[Document version comparisons]
Start of Block

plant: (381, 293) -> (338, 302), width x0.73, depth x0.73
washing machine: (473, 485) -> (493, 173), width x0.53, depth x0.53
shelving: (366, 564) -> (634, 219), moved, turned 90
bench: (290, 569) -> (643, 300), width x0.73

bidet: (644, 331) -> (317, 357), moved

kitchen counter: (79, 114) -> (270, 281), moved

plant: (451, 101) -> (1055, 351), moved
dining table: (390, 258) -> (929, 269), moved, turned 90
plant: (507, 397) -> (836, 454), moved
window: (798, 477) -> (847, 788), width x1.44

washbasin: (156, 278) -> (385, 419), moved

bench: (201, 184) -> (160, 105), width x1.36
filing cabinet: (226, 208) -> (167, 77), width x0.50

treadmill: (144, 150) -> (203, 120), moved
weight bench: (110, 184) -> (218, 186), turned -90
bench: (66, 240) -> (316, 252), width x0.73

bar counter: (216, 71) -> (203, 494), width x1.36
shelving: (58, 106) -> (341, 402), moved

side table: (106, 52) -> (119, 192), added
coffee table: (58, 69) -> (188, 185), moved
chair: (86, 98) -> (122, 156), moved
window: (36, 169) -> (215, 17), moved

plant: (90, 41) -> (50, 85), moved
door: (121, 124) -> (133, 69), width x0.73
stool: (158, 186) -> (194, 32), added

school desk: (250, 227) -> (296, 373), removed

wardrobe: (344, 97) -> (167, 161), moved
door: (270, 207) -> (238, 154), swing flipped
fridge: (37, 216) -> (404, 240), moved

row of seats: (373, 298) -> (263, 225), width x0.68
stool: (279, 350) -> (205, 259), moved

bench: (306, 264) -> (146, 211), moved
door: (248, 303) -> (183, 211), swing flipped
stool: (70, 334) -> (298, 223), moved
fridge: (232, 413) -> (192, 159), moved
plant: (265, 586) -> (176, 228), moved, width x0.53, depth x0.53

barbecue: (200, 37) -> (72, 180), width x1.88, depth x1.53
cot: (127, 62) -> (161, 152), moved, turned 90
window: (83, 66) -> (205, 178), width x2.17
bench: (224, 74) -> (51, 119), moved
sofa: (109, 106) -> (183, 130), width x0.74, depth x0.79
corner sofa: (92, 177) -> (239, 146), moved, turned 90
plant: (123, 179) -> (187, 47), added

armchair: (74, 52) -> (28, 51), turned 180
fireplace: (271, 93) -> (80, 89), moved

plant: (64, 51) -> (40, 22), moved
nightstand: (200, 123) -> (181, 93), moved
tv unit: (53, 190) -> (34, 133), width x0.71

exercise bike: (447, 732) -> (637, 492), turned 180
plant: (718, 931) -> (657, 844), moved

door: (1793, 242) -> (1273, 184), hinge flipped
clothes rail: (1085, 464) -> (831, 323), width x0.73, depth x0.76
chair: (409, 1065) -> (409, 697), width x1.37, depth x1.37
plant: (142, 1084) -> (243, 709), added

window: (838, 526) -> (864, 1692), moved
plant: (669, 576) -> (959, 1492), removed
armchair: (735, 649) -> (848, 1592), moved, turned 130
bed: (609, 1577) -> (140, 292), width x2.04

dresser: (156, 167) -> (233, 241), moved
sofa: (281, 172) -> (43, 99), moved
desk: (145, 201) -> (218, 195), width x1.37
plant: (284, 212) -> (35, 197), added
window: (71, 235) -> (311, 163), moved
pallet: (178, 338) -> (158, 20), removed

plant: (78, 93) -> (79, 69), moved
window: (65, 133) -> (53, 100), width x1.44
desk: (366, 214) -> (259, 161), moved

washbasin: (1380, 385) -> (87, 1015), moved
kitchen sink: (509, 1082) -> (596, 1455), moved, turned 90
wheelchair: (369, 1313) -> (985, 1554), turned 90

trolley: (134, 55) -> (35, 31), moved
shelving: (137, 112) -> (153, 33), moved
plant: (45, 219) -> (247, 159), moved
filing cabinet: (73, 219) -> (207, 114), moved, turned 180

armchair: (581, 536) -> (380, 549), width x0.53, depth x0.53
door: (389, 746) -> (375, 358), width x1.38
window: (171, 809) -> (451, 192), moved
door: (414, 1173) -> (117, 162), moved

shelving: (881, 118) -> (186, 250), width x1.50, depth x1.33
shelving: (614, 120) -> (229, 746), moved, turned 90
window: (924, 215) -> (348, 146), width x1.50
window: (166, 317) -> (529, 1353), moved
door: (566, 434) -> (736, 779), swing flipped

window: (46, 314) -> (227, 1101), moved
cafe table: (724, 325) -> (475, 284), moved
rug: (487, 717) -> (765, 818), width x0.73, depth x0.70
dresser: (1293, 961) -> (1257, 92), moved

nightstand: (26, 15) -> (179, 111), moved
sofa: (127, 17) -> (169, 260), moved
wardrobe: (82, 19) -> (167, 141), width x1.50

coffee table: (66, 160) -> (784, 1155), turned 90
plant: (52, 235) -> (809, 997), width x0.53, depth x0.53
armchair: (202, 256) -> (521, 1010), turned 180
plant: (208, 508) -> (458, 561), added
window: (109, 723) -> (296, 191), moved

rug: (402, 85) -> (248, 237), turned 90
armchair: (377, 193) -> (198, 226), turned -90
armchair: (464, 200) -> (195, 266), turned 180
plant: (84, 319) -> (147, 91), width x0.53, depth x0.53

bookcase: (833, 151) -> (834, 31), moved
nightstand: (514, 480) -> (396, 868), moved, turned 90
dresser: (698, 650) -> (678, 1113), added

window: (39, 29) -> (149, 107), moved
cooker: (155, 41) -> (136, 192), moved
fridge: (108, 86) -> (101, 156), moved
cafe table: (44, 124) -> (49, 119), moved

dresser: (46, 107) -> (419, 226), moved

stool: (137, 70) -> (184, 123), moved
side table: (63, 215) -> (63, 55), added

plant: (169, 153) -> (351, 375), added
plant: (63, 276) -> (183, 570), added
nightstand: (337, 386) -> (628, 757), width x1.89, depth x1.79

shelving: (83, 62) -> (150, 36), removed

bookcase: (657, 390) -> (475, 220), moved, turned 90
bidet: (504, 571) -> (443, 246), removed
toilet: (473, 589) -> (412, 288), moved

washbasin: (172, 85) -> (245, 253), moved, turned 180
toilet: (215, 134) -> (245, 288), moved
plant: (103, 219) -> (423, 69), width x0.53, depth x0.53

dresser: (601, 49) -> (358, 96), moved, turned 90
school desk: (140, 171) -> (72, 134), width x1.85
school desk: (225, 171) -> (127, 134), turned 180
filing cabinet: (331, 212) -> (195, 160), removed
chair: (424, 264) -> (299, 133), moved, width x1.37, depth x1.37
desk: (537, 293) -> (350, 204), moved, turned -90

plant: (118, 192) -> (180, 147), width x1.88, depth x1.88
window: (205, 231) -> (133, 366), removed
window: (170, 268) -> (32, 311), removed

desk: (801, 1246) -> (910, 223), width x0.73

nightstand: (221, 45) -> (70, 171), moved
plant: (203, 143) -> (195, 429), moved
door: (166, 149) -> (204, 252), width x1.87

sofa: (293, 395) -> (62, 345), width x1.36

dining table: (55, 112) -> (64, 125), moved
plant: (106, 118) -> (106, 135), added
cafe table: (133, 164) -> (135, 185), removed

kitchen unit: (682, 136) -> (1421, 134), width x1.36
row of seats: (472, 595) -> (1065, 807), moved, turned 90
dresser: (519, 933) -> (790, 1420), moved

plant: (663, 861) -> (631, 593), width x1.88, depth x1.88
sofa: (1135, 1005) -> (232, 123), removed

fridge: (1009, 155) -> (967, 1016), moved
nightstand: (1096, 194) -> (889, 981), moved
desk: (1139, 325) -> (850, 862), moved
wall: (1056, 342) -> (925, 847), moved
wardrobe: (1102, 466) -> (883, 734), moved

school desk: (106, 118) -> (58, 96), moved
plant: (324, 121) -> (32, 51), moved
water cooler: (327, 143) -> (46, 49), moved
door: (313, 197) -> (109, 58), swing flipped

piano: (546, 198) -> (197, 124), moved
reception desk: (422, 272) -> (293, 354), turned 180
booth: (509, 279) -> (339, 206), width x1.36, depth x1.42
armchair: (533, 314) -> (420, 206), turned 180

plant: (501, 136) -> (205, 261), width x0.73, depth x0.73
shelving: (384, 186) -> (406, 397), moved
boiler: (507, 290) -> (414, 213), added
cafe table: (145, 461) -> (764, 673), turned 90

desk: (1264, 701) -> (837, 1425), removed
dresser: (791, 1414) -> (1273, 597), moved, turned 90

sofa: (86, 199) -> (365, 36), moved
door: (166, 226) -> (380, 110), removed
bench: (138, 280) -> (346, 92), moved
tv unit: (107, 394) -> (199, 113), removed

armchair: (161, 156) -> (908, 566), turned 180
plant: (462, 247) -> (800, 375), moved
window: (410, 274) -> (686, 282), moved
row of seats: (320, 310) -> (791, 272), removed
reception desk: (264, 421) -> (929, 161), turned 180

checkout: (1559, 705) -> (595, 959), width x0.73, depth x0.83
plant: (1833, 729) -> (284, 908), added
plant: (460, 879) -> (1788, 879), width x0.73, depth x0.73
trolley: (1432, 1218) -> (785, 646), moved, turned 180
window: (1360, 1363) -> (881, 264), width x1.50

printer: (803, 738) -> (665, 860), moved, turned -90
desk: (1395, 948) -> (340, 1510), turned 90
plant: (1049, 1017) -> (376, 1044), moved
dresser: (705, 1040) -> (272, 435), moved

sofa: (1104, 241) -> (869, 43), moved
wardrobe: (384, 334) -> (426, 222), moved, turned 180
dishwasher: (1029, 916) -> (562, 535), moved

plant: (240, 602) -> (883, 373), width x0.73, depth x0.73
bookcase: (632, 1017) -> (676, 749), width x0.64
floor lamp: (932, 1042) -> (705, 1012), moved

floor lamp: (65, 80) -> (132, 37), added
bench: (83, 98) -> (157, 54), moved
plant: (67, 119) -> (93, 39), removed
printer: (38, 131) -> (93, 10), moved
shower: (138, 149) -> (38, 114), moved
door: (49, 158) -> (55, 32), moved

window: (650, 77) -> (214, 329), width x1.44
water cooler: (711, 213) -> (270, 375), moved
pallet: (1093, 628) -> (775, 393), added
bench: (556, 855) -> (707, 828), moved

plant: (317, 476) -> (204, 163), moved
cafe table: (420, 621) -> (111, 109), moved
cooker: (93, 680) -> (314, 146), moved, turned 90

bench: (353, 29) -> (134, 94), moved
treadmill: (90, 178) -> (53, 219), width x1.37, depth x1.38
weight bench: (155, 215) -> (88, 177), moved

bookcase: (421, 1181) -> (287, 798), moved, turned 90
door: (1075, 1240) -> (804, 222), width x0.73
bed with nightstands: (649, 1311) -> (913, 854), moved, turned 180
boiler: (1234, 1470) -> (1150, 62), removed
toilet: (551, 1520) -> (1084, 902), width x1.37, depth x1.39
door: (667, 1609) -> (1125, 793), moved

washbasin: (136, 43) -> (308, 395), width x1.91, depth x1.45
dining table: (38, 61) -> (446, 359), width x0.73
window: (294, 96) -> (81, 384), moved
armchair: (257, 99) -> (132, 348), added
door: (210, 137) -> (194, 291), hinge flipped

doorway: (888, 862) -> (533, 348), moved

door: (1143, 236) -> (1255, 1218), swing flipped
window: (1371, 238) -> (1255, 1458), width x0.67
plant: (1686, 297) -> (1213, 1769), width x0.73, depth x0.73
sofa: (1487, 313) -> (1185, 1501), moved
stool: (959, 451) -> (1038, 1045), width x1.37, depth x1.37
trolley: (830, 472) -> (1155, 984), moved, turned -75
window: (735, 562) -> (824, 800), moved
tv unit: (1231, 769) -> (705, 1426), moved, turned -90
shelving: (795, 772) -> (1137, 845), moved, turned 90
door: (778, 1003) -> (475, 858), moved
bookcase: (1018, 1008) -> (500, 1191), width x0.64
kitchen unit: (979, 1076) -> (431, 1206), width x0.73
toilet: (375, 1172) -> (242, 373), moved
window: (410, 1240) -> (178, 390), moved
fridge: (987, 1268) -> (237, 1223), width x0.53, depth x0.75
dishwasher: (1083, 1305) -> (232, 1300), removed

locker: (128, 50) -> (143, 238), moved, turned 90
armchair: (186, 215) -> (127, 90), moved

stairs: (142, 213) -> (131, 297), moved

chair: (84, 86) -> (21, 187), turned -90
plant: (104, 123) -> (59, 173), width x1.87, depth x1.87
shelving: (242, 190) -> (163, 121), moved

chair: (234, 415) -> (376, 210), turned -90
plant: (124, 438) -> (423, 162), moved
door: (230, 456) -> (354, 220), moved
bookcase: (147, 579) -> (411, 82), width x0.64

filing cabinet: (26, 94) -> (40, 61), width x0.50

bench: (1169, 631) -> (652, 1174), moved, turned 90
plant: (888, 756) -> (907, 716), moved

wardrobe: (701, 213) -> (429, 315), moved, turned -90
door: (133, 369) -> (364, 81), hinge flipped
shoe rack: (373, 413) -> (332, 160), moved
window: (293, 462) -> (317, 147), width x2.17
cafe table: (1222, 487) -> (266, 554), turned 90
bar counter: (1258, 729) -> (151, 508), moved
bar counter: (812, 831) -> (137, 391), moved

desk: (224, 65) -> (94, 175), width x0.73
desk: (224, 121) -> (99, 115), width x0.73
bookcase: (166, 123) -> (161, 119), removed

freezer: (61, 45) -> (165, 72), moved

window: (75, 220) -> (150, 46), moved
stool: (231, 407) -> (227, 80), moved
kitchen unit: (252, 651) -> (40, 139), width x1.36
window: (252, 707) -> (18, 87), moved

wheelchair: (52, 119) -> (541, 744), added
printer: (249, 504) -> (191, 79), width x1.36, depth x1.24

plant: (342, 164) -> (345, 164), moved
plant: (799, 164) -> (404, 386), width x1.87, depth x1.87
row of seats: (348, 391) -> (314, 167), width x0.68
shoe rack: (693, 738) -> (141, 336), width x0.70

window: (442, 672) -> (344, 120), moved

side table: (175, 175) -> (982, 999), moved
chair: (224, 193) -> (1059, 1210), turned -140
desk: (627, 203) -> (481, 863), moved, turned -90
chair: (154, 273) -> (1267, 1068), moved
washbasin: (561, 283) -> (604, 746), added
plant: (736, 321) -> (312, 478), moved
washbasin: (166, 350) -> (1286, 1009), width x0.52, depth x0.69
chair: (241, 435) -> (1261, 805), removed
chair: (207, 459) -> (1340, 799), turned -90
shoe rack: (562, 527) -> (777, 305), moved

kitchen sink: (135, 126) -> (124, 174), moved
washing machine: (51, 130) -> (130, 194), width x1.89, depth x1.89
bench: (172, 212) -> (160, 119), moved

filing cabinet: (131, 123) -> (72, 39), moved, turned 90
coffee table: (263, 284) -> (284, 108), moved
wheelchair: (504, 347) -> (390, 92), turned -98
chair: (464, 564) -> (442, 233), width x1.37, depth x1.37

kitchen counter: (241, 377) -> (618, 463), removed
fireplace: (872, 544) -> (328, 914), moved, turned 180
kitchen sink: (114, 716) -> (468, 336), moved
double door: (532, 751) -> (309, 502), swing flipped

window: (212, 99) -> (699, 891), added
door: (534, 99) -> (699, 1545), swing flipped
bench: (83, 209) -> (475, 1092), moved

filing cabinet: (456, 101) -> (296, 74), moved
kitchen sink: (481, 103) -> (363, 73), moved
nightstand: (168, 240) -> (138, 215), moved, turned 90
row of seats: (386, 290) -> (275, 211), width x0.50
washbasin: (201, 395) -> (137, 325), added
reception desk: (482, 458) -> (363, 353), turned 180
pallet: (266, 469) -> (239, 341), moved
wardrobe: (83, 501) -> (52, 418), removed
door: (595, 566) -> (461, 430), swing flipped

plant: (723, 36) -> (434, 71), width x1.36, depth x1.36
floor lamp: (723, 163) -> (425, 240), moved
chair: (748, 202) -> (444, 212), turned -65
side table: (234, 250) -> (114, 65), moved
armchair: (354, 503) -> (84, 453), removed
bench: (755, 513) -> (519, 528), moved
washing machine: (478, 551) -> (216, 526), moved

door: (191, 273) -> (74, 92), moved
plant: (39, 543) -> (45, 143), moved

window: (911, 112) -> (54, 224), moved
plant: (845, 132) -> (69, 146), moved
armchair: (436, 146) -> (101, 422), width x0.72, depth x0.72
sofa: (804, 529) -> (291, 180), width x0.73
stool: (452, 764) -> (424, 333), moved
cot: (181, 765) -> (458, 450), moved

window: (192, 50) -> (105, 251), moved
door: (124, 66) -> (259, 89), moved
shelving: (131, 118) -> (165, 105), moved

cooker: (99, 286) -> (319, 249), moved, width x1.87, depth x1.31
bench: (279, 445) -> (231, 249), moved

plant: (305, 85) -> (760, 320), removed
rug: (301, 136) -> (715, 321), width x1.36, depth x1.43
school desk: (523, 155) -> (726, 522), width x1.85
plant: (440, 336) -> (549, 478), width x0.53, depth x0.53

End of Block

* ACTION ITEM *
Work through the data above and give the number of lines in which "lamp" appears; add nothing else.

* SOLUTION TO THIS PROBLEM *
3